EXERCISE ▸
A copy is needed of each line in the records that has the word "white".

EXTRACTED DATA ▸
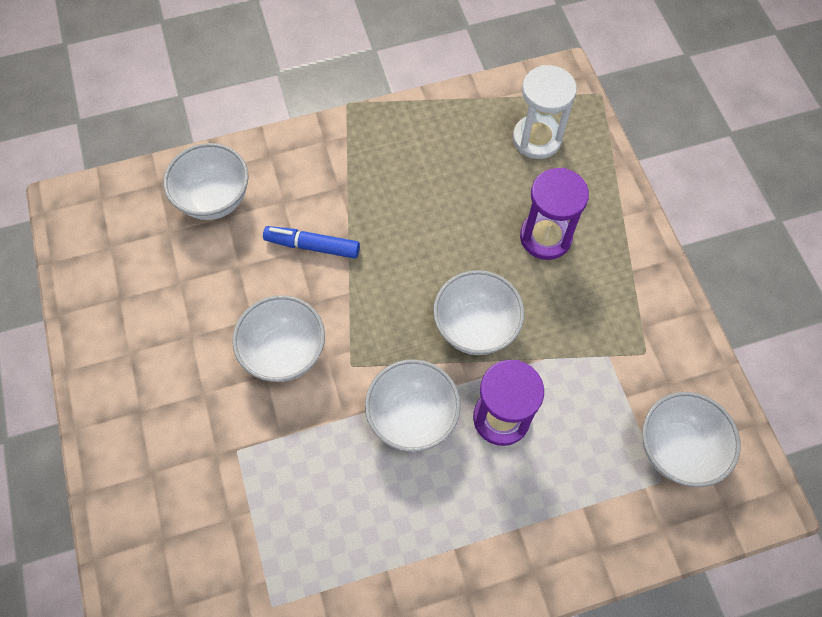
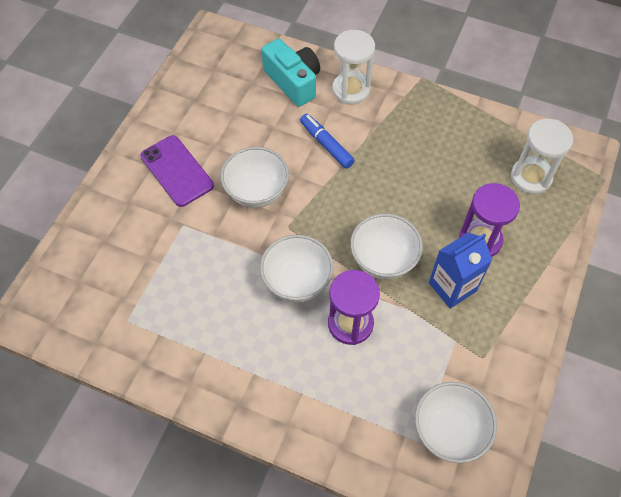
camera: 40 degrees right, 5 degrees down
white bowl [163,143,249,220] -> turquoise camera [262,38,320,107]
none -> purple phone [140,135,214,207]
none -> white hourglass [332,30,375,105]
none -> blue carton [429,233,492,309]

TASK ANSWER ▸
white bowl [163,143,249,220] -> turquoise camera [262,38,320,107]
none -> white hourglass [332,30,375,105]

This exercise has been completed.